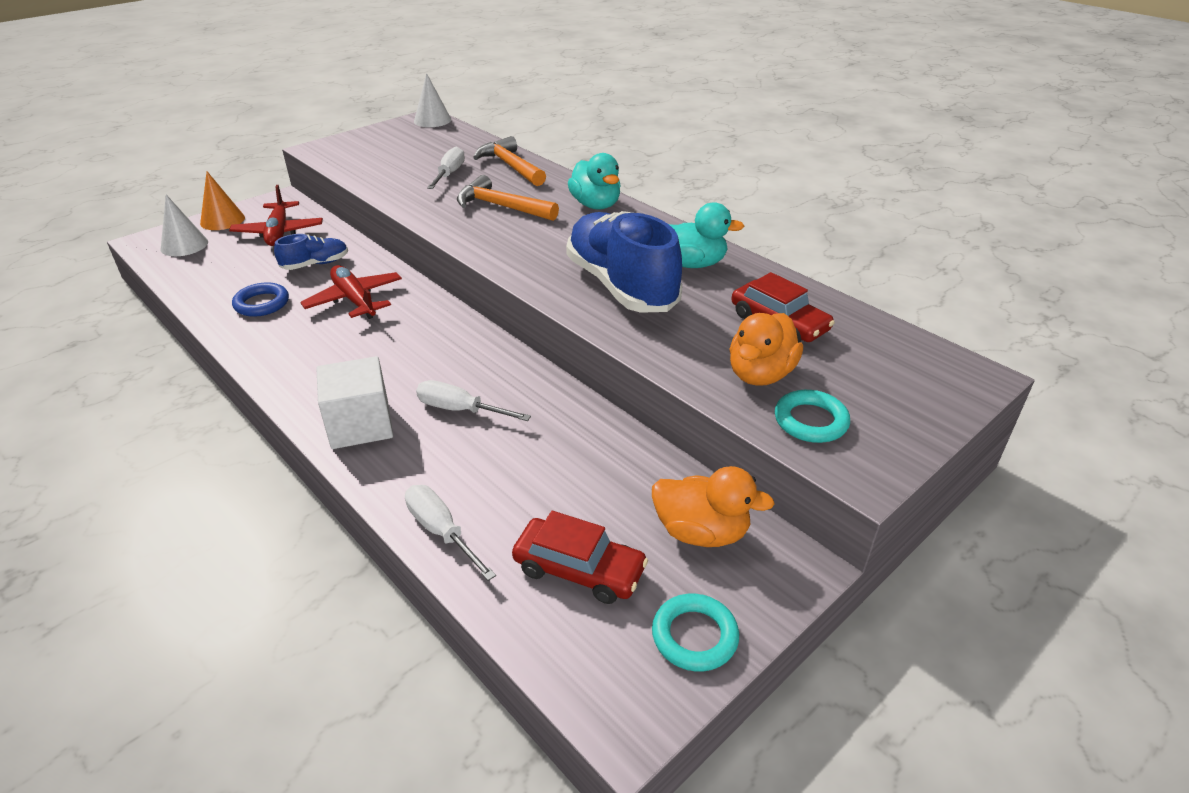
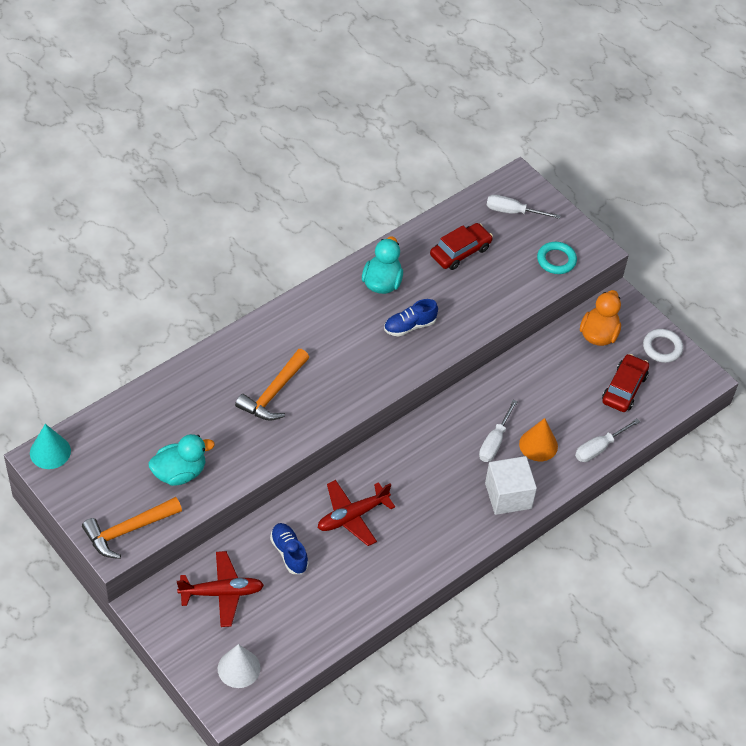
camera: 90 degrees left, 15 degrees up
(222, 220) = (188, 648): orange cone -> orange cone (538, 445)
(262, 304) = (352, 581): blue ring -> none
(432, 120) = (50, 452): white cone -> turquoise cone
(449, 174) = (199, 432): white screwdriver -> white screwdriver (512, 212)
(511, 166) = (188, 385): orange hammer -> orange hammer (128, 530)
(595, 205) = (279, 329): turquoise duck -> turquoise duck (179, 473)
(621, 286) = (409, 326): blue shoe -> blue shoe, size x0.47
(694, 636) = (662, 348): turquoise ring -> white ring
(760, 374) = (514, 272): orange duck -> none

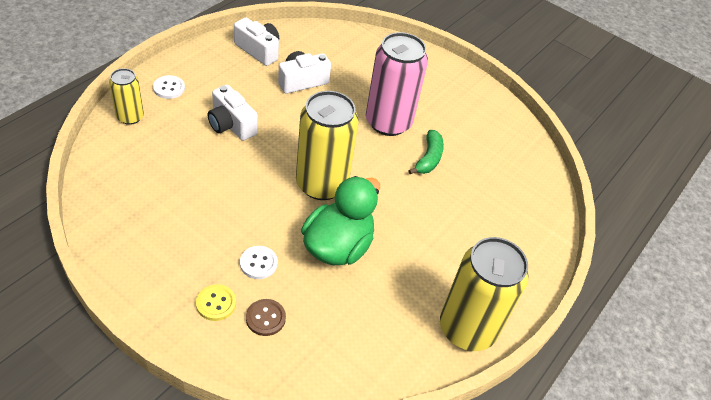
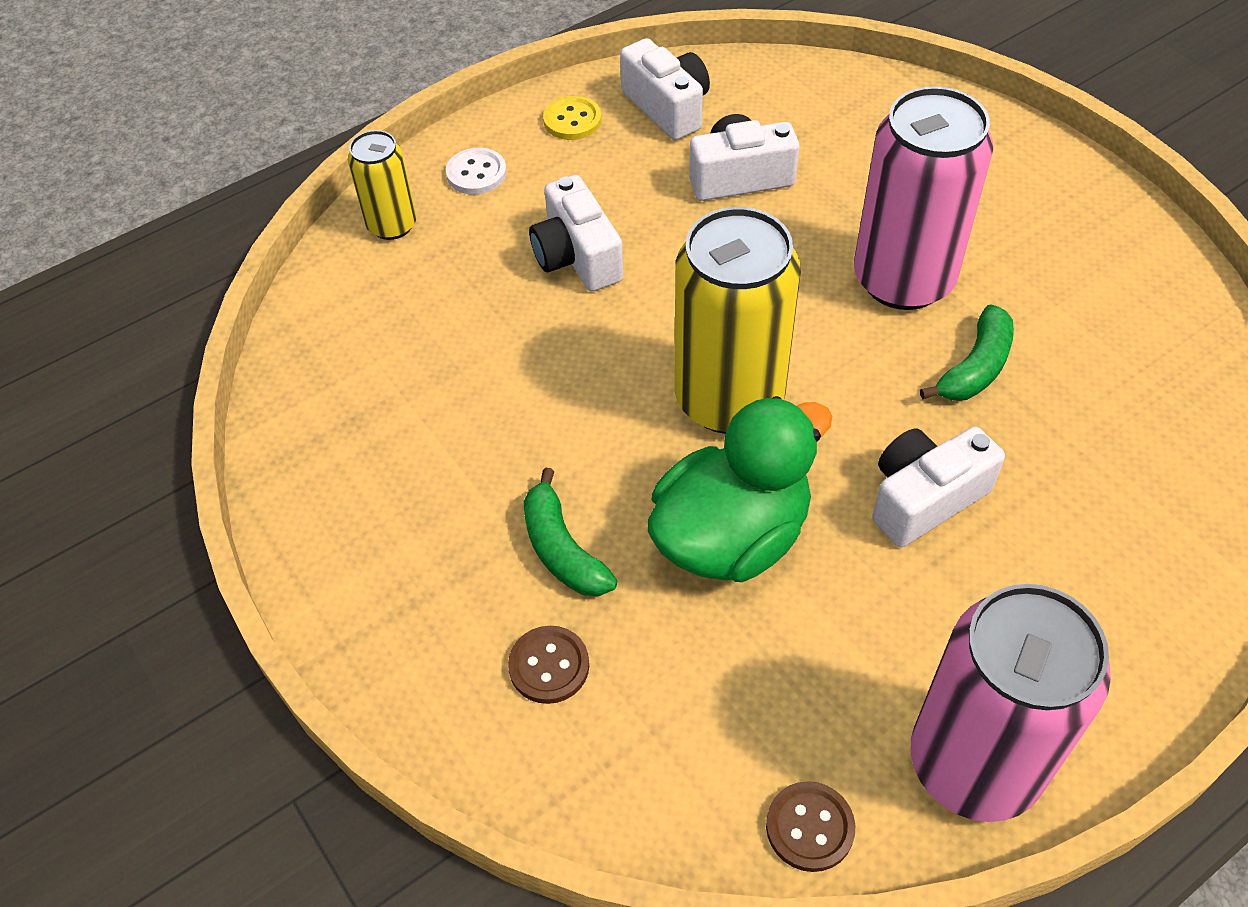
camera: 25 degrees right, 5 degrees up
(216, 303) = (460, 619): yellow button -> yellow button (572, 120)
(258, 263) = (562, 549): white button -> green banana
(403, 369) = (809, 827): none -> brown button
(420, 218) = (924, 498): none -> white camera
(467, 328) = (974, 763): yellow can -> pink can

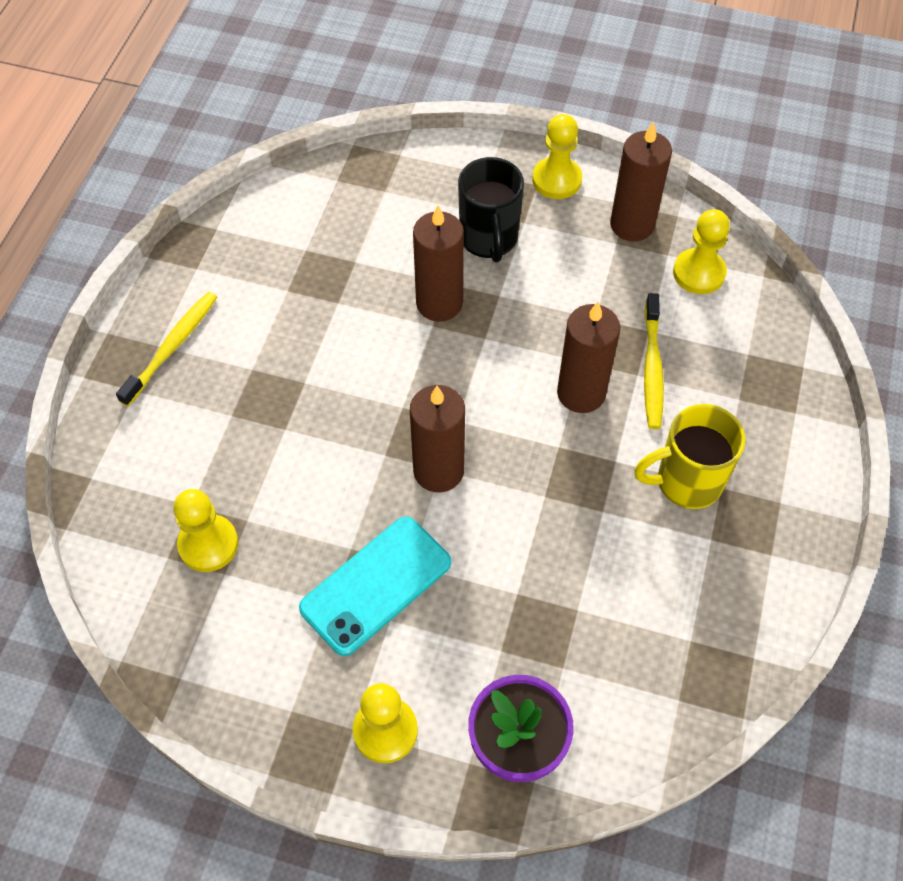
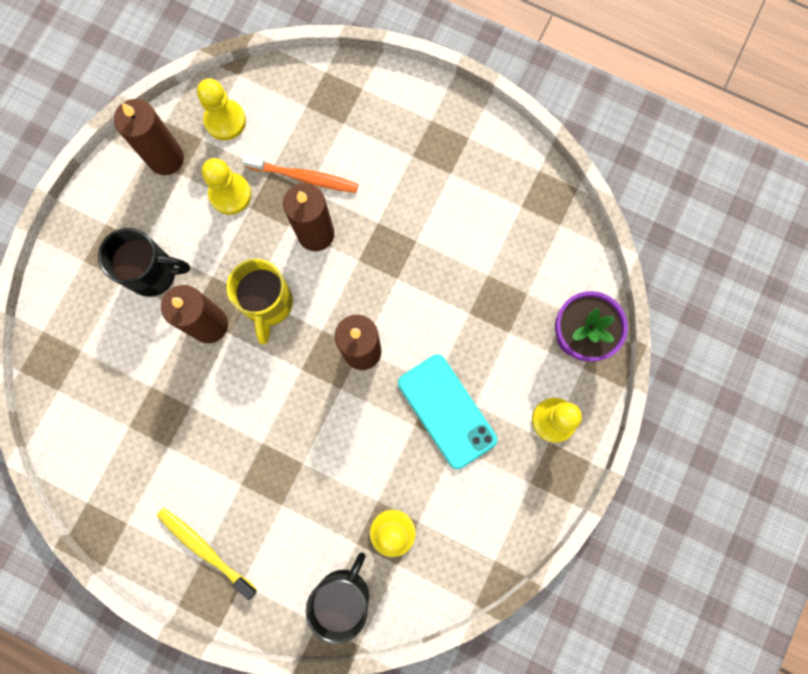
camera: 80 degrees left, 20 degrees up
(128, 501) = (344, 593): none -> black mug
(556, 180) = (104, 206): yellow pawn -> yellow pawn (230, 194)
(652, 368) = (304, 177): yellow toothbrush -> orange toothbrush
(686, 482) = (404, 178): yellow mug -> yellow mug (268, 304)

+===+

* _To do_:
In the copy, include every record exactly and no pictures.

* _Written answer_:
camera: 90 degrees left, 15 degrees up
(222, 220) = (188, 648): orange cone -> orange cone (538, 445)
(262, 304) = (352, 581): blue ring -> none
(432, 120) = (50, 452): white cone -> turquoise cone
(449, 174) = (199, 432): white screwdriver -> white screwdriver (512, 212)
(511, 166) = (188, 385): orange hammer -> orange hammer (128, 530)
(595, 205) = (279, 329): turquoise duck -> turquoise duck (179, 473)
(621, 286) = (409, 326): blue shoe -> blue shoe, size x0.47
(694, 636) = (662, 348): turquoise ring -> white ring
(760, 374) = (514, 272): orange duck -> none

camera: 25 degrees right, 5 degrees up
(216, 303) = (460, 619): yellow button -> yellow button (572, 120)
(258, 263) = (562, 549): white button -> green banana
(403, 369) = (809, 827): none -> brown button
(420, 218) = (924, 498): none -> white camera
(467, 328) = (974, 763): yellow can -> pink can

camera: 80 degrees left, 20 degrees up
(128, 501) = (344, 593): none -> black mug
(556, 180) = (104, 206): yellow pawn -> yellow pawn (230, 194)
(652, 368) = (304, 177): yellow toothbrush -> orange toothbrush
(686, 482) = (404, 178): yellow mug -> yellow mug (268, 304)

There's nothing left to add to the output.